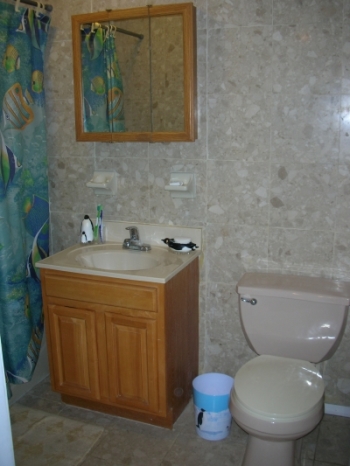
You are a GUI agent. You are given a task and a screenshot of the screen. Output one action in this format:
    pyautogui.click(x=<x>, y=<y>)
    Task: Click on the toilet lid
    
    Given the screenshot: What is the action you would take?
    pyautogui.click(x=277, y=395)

········

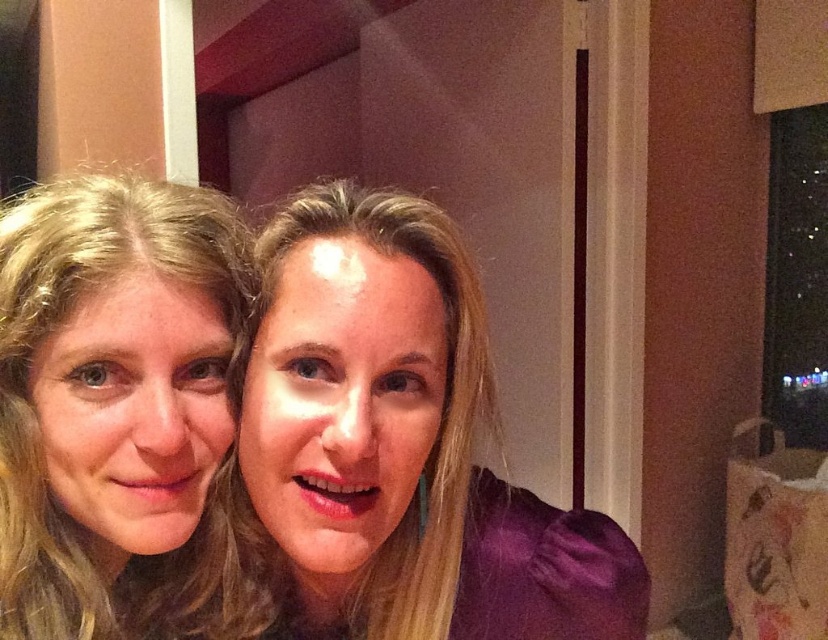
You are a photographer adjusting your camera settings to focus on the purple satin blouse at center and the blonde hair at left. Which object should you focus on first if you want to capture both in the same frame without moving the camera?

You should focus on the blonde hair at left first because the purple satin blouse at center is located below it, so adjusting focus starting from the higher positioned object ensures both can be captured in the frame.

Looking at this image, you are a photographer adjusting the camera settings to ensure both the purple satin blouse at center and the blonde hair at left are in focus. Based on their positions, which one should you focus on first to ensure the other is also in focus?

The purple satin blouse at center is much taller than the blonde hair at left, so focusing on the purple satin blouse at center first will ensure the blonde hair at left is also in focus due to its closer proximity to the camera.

········

(Work required) Rewrite the material from the line containing "You are a GUI" through the line containing "Task: Click on the toilet lid", swapping "toilet lid" for "sink faucet" and changing nothing else.

(Output below)
You are a GUI agent. You are given a task and a screenshot of the screen. Output one action in this format:
    pyautogui.click(x=<x>, y=<y>)
    Task: Click on the sink faucet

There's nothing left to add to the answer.